:: Exercise goal ::
Return every line of the items below that contains the string "Violino", treating uppercase and lowercase letters as distinct.
+++ Material provided +++
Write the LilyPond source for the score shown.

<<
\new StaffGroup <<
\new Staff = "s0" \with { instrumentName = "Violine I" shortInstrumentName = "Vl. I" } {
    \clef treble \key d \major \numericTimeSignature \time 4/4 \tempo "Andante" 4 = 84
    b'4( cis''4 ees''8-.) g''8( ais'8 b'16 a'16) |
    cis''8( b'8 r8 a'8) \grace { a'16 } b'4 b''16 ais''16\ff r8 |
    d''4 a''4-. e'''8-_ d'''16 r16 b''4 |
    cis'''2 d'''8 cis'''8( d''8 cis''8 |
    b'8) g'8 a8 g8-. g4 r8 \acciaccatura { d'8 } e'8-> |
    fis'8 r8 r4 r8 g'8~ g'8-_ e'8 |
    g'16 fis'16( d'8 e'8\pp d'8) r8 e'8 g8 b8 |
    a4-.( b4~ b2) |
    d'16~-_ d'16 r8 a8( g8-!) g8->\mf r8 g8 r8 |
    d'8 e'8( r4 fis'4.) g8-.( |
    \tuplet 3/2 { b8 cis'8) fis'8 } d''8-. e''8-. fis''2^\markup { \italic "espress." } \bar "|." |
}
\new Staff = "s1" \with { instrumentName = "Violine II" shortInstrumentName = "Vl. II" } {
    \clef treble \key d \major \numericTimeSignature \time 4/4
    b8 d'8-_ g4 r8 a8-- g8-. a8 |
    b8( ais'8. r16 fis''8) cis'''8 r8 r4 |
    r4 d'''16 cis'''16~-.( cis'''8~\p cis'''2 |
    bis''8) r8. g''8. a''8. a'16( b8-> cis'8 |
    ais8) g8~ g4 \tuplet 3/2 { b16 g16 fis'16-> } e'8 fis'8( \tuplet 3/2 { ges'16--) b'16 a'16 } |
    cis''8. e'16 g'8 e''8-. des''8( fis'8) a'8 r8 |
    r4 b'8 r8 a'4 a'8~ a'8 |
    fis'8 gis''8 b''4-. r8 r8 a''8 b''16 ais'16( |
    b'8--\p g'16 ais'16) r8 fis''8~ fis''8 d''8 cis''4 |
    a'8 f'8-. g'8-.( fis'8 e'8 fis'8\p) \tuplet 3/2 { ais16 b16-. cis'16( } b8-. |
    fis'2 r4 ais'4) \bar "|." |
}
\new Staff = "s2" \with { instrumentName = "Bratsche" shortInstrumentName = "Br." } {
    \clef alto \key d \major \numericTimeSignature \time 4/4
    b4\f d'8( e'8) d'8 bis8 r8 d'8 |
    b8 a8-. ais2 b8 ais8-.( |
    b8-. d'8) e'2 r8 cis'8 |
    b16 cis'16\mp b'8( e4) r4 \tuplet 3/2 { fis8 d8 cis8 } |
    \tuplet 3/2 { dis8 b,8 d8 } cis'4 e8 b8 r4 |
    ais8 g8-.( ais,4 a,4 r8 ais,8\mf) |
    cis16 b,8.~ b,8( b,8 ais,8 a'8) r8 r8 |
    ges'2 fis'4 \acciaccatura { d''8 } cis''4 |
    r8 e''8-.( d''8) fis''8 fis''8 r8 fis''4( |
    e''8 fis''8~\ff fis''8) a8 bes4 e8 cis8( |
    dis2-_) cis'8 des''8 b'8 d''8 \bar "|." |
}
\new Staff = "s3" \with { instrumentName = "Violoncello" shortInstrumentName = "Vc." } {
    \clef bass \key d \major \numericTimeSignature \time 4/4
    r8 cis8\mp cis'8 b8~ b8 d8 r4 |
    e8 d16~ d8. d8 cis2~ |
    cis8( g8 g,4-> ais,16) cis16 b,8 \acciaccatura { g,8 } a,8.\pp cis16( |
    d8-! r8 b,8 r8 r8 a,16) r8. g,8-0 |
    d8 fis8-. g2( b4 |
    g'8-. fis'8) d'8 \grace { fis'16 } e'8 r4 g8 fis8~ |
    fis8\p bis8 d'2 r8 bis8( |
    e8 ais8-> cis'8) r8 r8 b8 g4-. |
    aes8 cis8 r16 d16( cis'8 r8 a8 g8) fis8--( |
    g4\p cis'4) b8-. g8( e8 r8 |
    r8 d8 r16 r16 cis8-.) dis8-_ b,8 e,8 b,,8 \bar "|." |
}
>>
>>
+++
+++ Material provided +++
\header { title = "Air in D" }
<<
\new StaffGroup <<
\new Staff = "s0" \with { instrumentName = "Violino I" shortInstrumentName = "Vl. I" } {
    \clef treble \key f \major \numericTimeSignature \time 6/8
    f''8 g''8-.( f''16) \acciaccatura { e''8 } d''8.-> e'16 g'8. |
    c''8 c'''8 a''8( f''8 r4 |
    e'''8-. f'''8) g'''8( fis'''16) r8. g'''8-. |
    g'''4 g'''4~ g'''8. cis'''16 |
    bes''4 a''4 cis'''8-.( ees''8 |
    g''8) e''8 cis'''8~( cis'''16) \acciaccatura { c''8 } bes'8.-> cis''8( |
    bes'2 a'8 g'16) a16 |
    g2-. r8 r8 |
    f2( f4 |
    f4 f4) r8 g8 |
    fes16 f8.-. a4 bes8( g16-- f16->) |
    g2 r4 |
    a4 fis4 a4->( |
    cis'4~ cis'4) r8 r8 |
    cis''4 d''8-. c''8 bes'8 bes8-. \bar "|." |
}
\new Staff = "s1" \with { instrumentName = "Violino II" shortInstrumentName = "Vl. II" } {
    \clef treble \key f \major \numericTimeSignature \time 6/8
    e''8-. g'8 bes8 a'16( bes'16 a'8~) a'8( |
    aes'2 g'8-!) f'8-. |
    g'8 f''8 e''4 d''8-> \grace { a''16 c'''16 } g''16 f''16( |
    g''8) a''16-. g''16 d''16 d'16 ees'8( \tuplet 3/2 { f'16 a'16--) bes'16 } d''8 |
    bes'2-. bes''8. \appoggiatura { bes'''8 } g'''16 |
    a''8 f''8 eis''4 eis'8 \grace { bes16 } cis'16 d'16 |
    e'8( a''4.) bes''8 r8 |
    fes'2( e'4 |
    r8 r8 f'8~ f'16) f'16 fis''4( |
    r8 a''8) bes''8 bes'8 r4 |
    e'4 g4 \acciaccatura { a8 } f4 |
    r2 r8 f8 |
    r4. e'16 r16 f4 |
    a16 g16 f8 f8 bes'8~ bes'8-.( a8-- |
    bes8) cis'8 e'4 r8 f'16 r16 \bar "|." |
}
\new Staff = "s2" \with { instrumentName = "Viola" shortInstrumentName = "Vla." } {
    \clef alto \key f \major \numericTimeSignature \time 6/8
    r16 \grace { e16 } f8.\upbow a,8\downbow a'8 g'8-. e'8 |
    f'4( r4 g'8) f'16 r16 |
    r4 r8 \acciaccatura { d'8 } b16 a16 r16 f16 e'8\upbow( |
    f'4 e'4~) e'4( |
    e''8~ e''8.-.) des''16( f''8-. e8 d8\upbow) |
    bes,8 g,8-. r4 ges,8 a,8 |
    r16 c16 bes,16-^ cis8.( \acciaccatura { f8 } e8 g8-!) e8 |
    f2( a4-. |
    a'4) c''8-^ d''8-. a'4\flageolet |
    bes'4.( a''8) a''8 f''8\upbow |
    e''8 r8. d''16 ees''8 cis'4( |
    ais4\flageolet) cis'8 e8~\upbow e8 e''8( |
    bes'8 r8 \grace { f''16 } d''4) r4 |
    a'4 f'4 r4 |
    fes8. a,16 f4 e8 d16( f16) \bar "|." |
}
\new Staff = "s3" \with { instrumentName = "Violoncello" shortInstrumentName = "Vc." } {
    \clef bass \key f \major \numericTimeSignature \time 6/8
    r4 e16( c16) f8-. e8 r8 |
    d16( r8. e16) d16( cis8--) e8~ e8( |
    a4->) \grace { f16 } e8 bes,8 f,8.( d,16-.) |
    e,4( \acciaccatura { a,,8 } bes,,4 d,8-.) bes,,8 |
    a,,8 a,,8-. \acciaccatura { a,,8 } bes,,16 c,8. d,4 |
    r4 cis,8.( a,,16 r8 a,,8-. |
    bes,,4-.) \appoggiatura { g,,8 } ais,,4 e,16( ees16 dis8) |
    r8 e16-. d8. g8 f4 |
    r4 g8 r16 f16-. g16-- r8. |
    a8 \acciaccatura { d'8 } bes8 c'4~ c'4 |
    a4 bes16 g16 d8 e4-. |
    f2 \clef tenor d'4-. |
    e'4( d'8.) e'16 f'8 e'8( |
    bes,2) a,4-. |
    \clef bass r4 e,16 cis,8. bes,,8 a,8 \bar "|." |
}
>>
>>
+++
:: Solution ::
\new Staff = "s0" \with { instrumentName = "Violino I" shortInstrumentName = "Vl. I" } {
\new Staff = "s1" \with { instrumentName = "Violino II" shortInstrumentName = "Vl. II" } {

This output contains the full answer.